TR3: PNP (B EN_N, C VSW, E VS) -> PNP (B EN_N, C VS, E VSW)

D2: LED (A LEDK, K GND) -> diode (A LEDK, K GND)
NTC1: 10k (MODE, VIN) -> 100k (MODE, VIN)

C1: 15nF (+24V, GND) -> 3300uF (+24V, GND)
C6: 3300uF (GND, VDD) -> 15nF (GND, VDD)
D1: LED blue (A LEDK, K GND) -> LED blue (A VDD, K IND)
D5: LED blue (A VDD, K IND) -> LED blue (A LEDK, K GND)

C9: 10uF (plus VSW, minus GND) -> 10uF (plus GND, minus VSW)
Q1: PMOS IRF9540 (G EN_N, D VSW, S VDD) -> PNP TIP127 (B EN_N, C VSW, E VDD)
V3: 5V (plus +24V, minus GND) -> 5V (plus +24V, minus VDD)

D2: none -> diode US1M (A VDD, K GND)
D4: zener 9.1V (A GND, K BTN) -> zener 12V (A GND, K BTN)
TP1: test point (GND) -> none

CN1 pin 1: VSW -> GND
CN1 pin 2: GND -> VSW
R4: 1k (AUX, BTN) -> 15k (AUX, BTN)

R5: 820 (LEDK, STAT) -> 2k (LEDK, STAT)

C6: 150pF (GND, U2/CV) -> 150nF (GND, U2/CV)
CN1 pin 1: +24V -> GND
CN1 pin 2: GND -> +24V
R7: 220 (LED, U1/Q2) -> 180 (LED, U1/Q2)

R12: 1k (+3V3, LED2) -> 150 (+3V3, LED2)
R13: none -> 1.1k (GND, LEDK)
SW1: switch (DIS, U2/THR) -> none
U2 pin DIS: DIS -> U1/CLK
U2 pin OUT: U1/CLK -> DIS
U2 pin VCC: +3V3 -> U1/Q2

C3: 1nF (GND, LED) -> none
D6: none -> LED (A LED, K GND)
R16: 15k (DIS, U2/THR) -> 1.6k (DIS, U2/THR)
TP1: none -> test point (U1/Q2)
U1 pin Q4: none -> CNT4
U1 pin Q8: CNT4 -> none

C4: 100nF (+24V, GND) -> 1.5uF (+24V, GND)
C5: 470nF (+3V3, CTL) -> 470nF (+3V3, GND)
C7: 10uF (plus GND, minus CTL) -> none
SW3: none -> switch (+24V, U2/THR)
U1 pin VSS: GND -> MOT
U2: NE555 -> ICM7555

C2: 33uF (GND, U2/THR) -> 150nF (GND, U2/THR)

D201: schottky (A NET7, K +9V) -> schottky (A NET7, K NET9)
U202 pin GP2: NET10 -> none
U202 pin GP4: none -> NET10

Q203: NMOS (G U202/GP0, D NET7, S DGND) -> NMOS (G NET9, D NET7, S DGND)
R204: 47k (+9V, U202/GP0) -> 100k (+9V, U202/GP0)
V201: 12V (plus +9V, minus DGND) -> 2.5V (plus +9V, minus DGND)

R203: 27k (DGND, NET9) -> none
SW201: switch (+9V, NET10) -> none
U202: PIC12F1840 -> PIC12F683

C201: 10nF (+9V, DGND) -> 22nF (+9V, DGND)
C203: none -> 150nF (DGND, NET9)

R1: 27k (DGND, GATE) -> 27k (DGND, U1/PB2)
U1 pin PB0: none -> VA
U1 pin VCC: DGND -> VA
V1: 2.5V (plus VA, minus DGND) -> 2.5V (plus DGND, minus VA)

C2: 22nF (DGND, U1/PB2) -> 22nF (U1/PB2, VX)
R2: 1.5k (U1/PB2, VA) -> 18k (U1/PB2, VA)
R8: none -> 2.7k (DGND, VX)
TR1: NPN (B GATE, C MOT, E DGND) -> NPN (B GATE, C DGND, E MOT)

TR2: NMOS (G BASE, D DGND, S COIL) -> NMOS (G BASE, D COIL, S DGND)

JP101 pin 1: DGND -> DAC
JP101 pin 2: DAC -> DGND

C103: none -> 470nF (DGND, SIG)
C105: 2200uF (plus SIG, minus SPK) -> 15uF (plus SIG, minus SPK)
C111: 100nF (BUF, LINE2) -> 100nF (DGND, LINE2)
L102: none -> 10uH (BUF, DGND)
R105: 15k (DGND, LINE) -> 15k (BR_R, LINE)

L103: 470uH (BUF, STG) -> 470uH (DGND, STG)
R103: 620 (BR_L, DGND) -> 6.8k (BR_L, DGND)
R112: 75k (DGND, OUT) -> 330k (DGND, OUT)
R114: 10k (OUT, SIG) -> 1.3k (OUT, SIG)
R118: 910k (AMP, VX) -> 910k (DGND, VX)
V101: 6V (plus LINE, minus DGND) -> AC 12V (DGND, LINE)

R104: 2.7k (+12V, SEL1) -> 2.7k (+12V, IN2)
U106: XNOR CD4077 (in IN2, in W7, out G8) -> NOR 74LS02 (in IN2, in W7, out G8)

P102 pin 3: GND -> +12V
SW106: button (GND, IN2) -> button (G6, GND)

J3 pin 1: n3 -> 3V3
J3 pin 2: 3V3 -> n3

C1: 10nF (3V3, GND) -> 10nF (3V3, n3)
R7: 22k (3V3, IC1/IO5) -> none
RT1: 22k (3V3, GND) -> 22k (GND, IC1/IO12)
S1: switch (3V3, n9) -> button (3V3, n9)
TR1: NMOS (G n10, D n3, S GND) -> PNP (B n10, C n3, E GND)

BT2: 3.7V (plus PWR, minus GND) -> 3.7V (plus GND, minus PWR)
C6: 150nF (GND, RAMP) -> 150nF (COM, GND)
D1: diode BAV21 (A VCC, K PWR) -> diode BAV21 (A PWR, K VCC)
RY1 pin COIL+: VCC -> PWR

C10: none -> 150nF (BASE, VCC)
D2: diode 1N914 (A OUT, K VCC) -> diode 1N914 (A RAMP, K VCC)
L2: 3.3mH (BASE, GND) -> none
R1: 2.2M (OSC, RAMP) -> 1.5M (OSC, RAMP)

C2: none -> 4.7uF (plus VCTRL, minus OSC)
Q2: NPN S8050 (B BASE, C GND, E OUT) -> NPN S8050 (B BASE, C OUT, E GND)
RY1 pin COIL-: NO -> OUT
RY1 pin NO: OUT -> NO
--
Please return the lines above that run from the line containing "U202: PIC12F1840 -> PIC12F683" to the line containing "C103: none -> 470nF (DGND, SIG)", inclusive, exactly and with no other lines.

U202: PIC12F1840 -> PIC12F683

C201: 10nF (+9V, DGND) -> 22nF (+9V, DGND)
C203: none -> 150nF (DGND, NET9)

R1: 27k (DGND, GATE) -> 27k (DGND, U1/PB2)
U1 pin PB0: none -> VA
U1 pin VCC: DGND -> VA
V1: 2.5V (plus VA, minus DGND) -> 2.5V (plus DGND, minus VA)

C2: 22nF (DGND, U1/PB2) -> 22nF (U1/PB2, VX)
R2: 1.5k (U1/PB2, VA) -> 18k (U1/PB2, VA)
R8: none -> 2.7k (DGND, VX)
TR1: NPN (B GATE, C MOT, E DGND) -> NPN (B GATE, C DGND, E MOT)

TR2: NMOS (G BASE, D DGND, S COIL) -> NMOS (G BASE, D COIL, S DGND)

JP101 pin 1: DGND -> DAC
JP101 pin 2: DAC -> DGND

C103: none -> 470nF (DGND, SIG)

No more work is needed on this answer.